§ **The task**: Lines holding the word "tile": how many does the material below have? Answer with nothing but the number.
————
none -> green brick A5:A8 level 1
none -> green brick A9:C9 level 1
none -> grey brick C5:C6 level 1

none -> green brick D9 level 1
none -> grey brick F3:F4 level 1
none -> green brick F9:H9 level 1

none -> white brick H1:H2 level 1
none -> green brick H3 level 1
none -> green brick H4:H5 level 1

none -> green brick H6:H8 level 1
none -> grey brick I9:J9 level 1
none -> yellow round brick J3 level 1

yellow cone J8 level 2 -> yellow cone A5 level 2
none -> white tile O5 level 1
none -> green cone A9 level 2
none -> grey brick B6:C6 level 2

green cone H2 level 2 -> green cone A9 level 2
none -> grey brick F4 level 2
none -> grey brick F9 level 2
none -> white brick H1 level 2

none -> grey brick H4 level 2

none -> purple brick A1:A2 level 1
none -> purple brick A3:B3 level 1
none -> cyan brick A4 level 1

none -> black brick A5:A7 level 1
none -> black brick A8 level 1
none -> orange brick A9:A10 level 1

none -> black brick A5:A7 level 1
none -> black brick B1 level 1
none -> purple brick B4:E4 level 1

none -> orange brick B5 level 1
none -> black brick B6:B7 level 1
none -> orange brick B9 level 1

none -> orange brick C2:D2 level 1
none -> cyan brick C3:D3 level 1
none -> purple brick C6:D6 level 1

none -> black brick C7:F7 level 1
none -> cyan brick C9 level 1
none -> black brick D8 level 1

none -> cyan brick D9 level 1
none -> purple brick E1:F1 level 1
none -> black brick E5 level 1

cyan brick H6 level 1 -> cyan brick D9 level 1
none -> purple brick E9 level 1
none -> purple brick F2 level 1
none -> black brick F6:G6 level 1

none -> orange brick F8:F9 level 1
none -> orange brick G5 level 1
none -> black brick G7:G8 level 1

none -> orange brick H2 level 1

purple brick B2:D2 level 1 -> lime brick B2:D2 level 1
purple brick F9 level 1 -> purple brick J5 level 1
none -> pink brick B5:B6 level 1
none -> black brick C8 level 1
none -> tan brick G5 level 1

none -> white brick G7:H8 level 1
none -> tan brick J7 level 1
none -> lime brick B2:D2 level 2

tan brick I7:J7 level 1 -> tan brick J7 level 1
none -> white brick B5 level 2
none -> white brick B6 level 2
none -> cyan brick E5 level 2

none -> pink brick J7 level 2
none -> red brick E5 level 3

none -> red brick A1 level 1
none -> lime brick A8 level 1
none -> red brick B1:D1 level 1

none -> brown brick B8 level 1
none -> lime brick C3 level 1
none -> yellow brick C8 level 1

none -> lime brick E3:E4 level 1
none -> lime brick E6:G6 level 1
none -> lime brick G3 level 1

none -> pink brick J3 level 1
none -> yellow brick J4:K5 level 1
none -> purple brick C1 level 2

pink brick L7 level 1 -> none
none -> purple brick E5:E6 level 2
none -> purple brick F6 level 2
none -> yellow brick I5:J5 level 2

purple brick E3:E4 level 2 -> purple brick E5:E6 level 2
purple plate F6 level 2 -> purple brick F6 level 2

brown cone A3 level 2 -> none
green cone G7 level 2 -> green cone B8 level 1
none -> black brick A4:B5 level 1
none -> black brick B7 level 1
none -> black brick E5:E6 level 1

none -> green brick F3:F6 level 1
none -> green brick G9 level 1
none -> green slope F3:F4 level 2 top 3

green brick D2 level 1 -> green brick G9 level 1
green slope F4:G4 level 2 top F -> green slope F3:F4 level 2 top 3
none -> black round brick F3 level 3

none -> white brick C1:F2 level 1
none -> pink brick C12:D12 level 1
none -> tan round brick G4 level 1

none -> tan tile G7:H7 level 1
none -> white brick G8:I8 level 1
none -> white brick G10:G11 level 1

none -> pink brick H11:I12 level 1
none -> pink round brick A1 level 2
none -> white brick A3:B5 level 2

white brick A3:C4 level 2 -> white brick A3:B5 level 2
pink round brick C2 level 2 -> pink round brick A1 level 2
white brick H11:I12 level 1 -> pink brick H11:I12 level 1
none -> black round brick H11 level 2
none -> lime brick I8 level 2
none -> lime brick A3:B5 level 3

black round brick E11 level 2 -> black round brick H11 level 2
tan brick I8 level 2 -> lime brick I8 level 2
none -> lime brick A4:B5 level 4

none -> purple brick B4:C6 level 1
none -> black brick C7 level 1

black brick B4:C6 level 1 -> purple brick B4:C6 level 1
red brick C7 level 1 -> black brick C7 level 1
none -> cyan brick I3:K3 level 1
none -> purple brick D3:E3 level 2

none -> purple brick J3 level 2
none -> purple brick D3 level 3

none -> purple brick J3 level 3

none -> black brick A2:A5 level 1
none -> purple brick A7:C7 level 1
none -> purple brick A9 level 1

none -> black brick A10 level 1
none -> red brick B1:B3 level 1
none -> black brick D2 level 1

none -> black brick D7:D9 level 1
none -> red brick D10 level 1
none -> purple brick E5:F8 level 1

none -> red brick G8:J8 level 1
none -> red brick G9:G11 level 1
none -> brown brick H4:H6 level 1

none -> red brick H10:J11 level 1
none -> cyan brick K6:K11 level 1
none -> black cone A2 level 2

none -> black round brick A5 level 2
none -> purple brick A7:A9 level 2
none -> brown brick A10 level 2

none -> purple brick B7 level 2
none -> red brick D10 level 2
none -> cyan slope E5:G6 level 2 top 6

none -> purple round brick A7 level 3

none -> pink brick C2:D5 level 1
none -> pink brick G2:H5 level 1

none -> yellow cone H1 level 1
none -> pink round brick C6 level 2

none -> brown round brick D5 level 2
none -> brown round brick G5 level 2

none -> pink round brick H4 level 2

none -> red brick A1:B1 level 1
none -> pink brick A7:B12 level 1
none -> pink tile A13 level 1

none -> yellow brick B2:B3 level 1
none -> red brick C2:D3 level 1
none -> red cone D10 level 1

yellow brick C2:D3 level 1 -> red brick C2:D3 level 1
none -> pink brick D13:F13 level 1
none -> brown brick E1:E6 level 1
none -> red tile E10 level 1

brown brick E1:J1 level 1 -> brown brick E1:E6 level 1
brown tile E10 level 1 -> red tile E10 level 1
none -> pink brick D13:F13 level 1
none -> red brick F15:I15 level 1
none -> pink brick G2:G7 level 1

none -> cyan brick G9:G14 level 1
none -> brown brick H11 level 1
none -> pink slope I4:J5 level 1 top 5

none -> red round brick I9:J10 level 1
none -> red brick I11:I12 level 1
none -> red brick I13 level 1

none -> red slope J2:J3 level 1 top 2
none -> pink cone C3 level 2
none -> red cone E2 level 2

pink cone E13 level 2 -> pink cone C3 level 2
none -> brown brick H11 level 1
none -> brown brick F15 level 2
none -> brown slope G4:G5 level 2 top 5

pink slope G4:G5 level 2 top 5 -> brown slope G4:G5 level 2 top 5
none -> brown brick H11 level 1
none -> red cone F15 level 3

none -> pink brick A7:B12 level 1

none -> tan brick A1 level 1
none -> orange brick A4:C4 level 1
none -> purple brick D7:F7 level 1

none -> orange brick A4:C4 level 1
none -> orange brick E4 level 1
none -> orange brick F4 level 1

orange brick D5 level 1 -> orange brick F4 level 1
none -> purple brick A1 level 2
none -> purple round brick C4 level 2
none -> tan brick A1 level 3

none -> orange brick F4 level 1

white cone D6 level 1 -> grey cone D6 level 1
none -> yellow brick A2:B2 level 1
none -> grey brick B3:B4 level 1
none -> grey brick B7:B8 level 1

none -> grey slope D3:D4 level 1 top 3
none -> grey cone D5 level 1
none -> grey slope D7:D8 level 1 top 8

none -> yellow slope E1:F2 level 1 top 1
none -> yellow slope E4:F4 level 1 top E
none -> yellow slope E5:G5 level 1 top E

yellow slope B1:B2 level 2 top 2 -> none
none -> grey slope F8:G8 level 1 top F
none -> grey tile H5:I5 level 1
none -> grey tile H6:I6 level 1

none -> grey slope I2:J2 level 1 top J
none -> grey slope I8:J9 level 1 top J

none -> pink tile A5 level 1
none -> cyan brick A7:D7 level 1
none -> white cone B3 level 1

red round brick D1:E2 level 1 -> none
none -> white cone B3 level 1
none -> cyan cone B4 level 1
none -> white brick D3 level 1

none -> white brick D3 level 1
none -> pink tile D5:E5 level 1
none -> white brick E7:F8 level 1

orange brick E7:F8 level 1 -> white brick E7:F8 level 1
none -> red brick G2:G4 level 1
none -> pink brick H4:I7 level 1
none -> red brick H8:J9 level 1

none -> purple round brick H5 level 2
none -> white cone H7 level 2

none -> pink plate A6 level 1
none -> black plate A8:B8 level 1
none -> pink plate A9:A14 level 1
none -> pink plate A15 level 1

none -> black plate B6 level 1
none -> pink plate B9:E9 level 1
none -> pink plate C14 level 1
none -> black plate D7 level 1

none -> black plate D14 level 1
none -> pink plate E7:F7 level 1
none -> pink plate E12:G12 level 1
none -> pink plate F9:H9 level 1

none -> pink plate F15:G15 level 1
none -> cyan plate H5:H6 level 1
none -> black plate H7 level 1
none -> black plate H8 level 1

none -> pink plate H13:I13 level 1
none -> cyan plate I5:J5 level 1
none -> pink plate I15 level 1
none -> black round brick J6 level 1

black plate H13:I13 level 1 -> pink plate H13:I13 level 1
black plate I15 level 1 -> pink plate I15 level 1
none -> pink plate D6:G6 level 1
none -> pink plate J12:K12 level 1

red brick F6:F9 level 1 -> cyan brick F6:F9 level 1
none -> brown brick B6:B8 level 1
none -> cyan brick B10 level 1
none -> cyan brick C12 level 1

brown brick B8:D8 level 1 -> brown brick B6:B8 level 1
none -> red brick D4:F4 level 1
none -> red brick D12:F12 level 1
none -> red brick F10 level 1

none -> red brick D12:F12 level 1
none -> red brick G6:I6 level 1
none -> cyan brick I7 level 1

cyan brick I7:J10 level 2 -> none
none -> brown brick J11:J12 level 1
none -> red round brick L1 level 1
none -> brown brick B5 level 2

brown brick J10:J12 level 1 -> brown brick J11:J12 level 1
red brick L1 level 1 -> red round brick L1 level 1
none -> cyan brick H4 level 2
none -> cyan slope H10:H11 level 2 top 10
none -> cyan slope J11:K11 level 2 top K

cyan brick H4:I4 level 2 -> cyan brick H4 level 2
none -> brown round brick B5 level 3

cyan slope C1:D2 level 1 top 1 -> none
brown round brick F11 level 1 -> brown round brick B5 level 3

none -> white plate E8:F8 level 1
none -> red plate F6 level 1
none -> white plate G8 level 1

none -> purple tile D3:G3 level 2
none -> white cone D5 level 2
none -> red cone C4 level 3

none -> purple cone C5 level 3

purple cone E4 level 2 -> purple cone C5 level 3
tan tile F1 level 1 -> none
————
§ **Result of the exercise**: 11